• **TASK STATEMENT**:
Leave the pictures out, and repeat exactly every line from the one with "white dumbbell: 1 -> 3" through the end of the data below.

Data records:
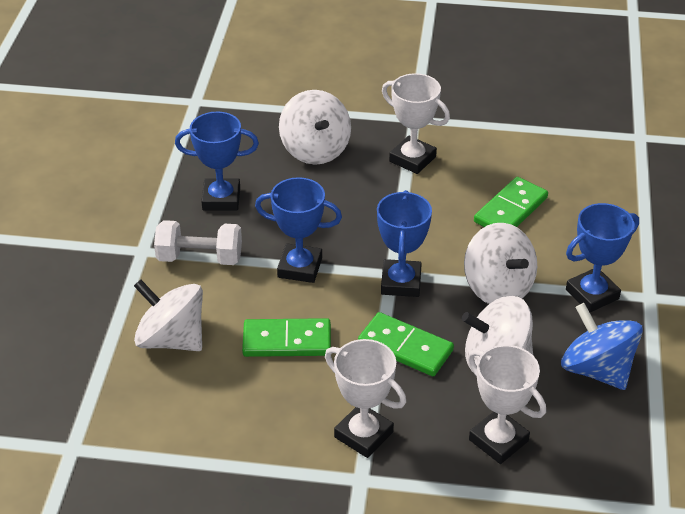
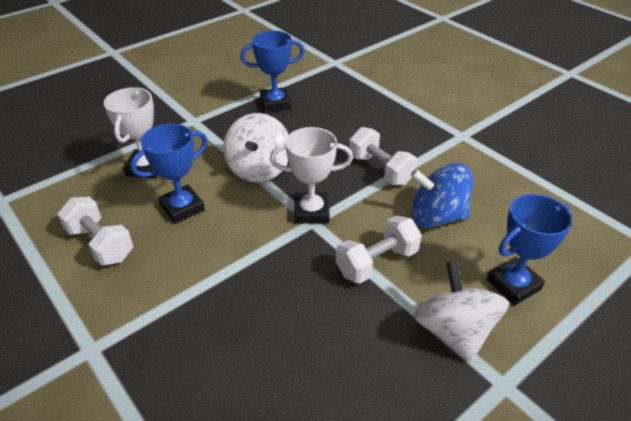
blue trophy: 4 -> 3
green domino: 3 -> 0
white dumbbell: 1 -> 3
white spinning top: 4 -> 2
white trophy: 3 -> 2

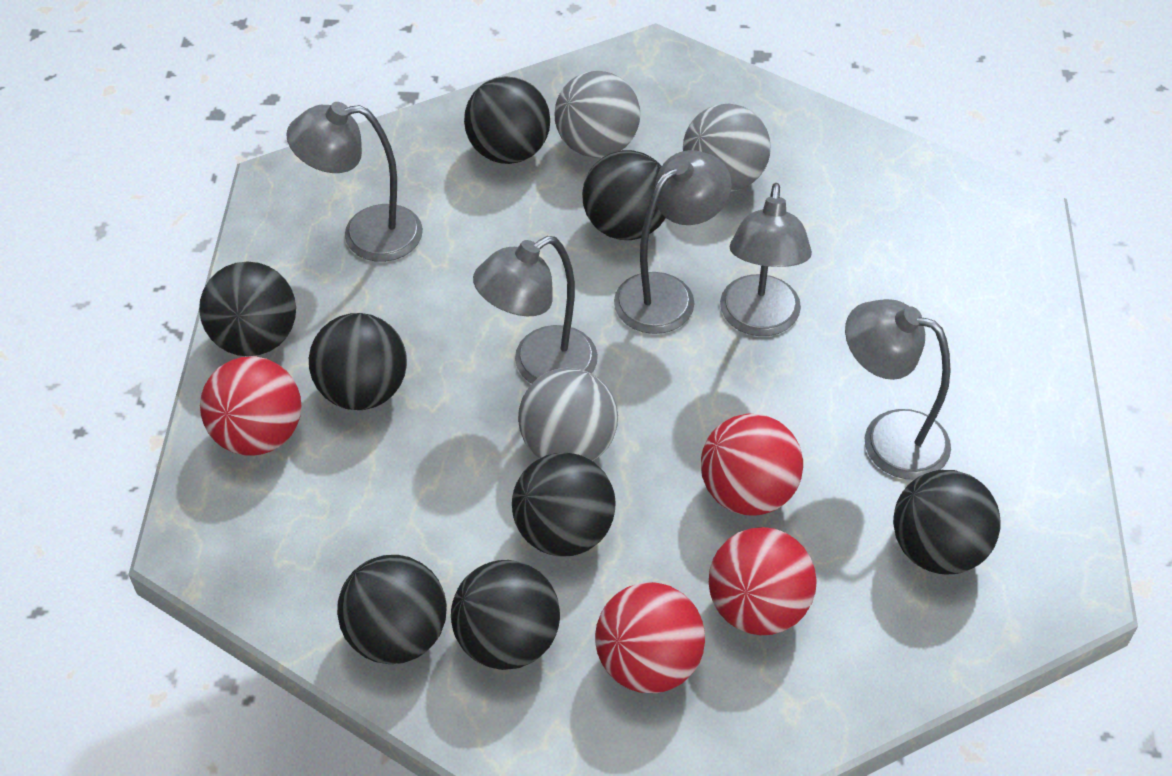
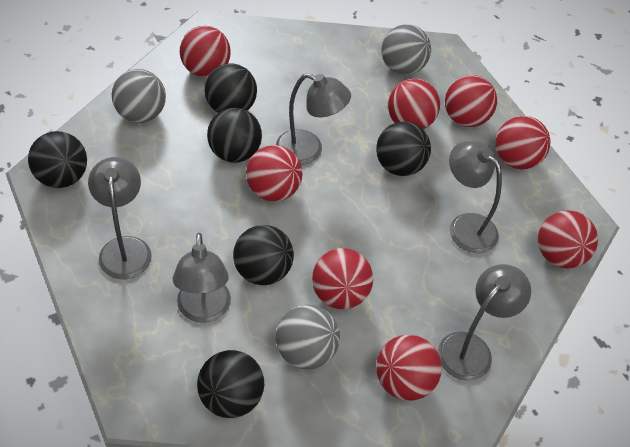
black ball: 8 -> 6
red ball: 4 -> 8

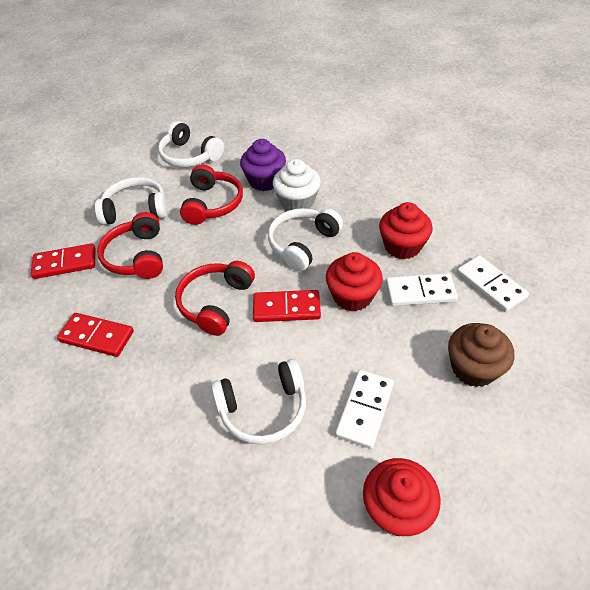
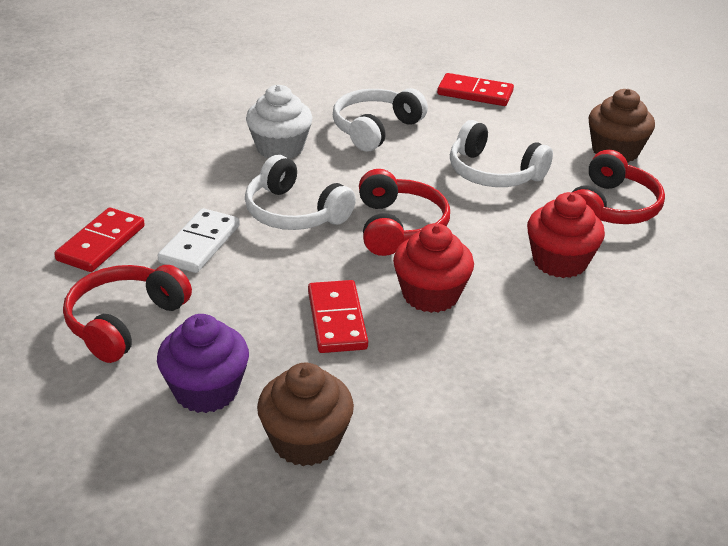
brown cupcake: 1 -> 2
red cupcake: 3 -> 2
white domino: 3 -> 1
white headphones: 4 -> 3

• **ANSWER SPACE**:
white dumbbell: 1 -> 3
white spinning top: 4 -> 2
white trophy: 3 -> 2

black ball: 8 -> 6
red ball: 4 -> 8

brown cupcake: 1 -> 2
red cupcake: 3 -> 2
white domino: 3 -> 1
white headphones: 4 -> 3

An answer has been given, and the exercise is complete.